■ **PROBLEM**
The line containing "blue headphones [452,509,617,643]" marks where to begin. Write out that line and every line after it exactly, through the last line below.

** Opening DATA SHOWN block **

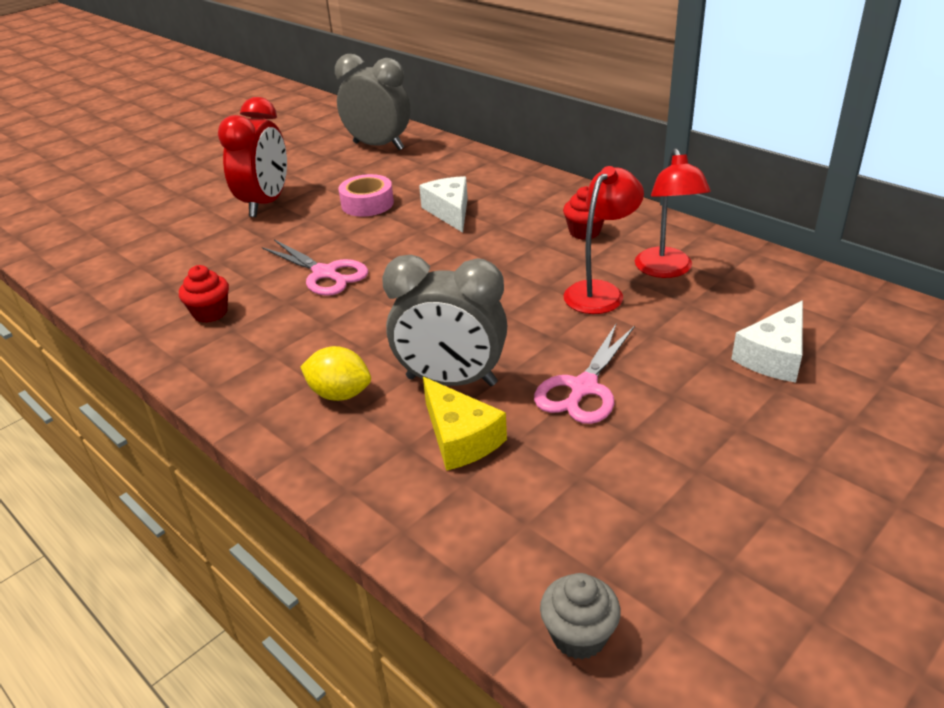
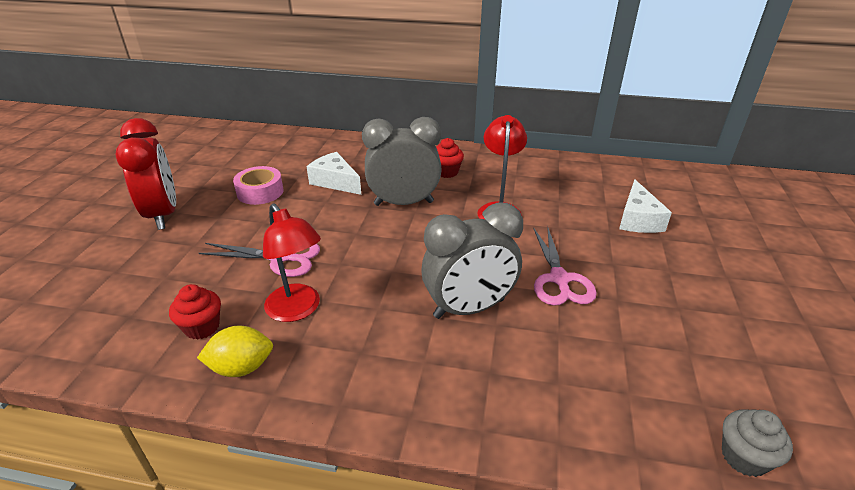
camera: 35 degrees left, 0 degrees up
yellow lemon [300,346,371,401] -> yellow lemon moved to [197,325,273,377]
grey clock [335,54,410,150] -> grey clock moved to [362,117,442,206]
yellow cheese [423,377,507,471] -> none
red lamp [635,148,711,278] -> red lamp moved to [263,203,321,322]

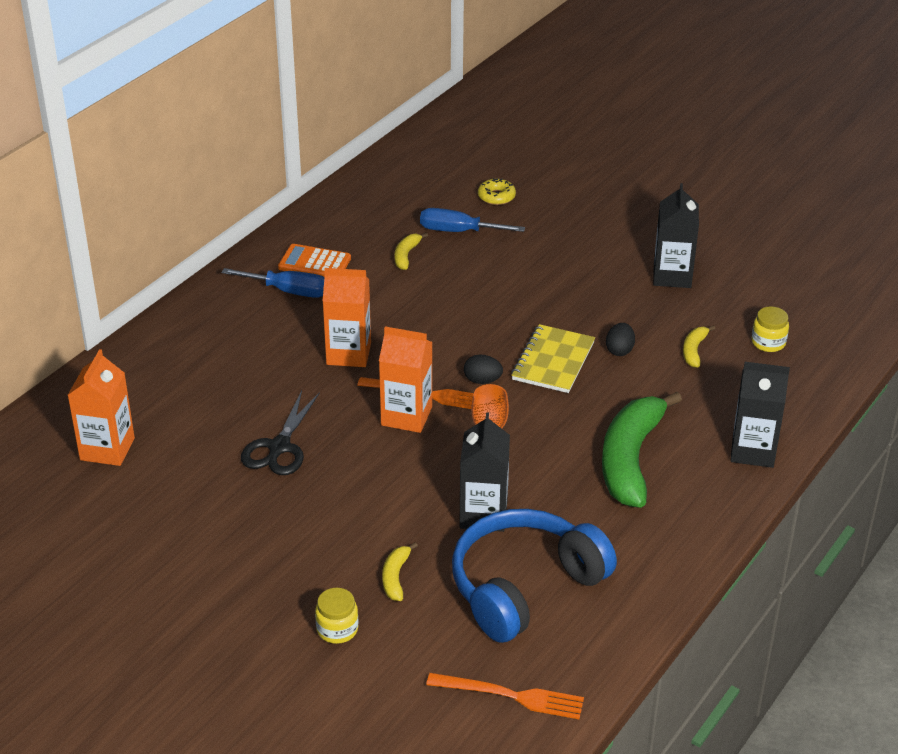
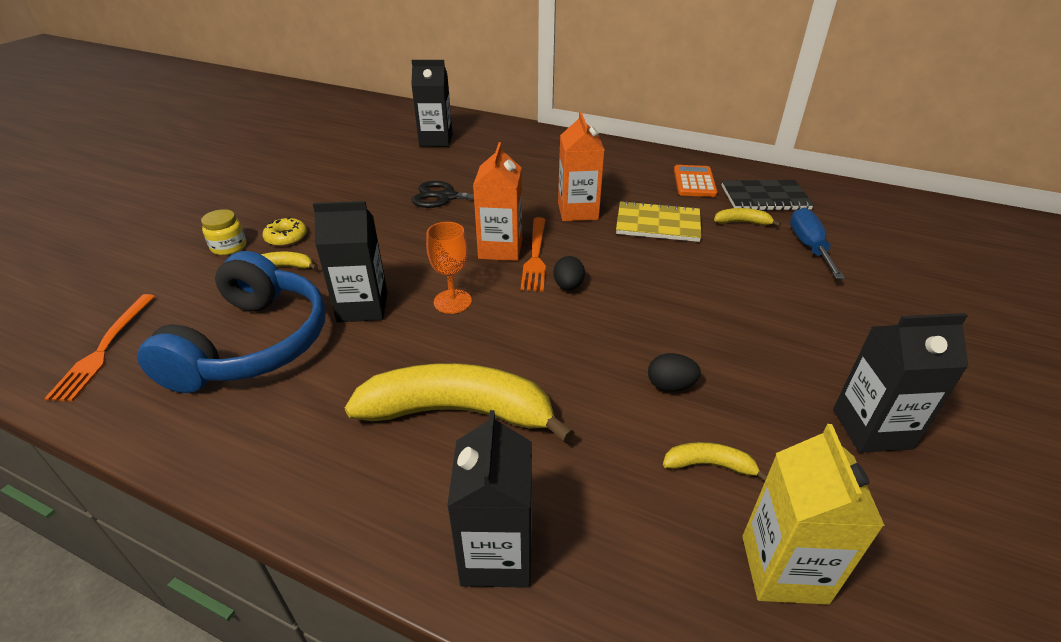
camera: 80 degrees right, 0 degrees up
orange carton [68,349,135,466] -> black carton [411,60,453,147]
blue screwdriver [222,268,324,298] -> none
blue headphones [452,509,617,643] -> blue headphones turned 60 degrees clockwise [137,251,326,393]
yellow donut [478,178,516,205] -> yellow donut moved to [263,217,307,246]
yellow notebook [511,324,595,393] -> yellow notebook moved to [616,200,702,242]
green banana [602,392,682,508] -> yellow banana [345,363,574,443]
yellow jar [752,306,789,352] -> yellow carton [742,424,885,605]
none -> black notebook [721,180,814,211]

** Closing DATA SHOWN block **

■ **WRITTEN ANSWER**
blue headphones [452,509,617,643] -> blue headphones turned 60 degrees clockwise [137,251,326,393]
yellow donut [478,178,516,205] -> yellow donut moved to [263,217,307,246]
yellow notebook [511,324,595,393] -> yellow notebook moved to [616,200,702,242]
green banana [602,392,682,508] -> yellow banana [345,363,574,443]
yellow jar [752,306,789,352] -> yellow carton [742,424,885,605]
none -> black notebook [721,180,814,211]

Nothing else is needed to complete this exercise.